◆ WHAT YOU ARE ASKED TO DO:
In the material below, find each line that contains the word "black" and copy it.

◆ EXTRACTED MATERIAL:
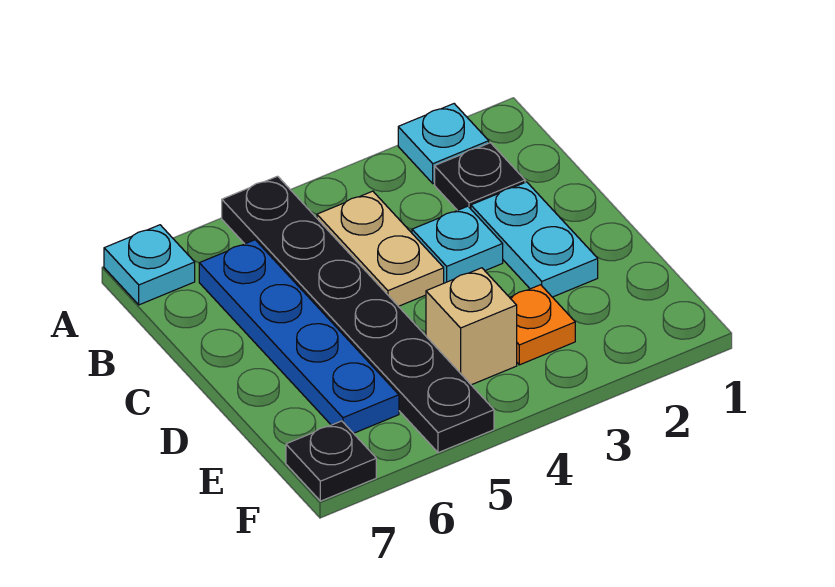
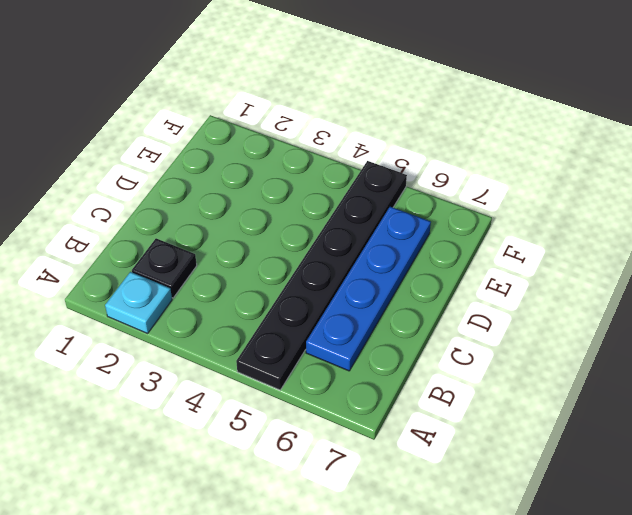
none -> cyan plate A7 level 1
none -> tan plate B4:C4 level 1

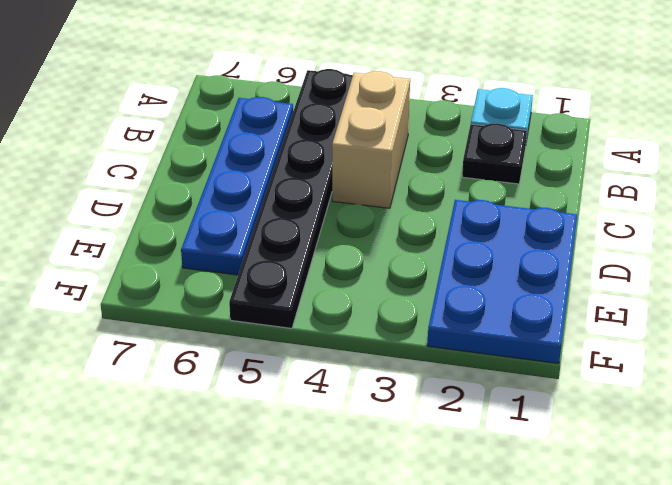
tan brick B4:C4 level 1 -> tan plate B4:C4 level 1
blue plate D1:F2 level 1 -> cyan plate C2:D2 level 1
none -> cyan plate A7 level 1
none -> cyan plate C3 level 1

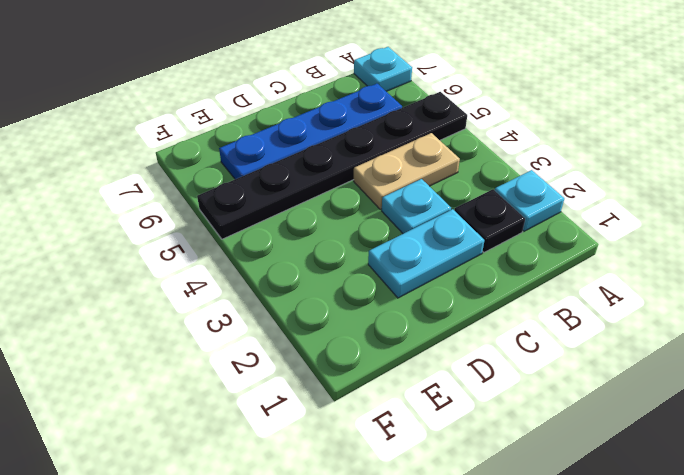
none -> orange plate E3 level 1
none -> tan brick E4 level 1

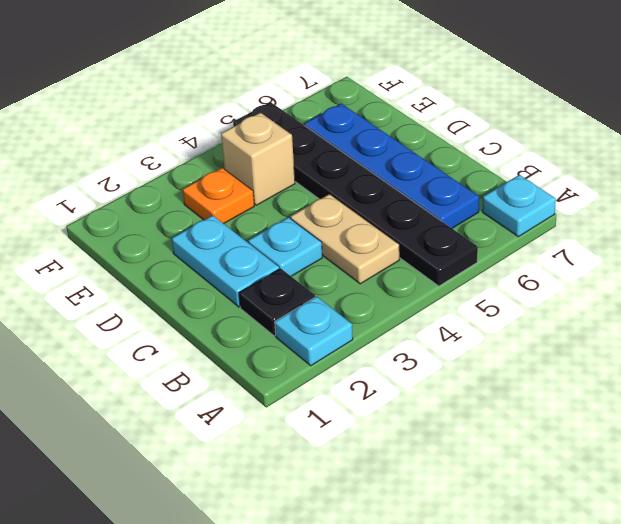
none -> black plate F7 level 1

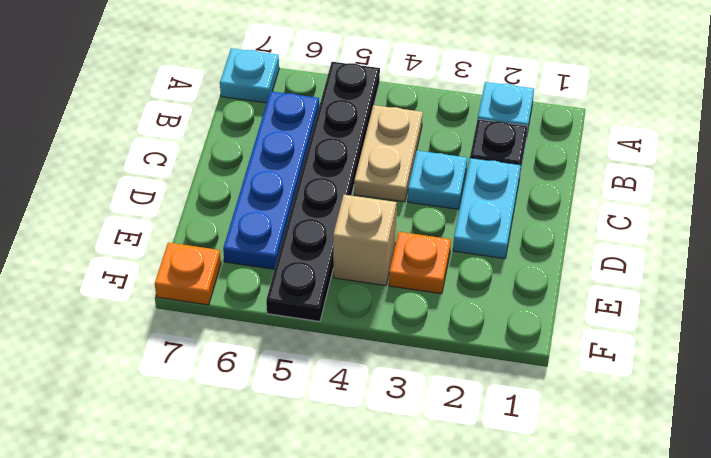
orange plate F7 level 1 -> black plate F7 level 1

◆ SOLUTION TO THE PROBLEM:
none -> black plate F7 level 1
orange plate F7 level 1 -> black plate F7 level 1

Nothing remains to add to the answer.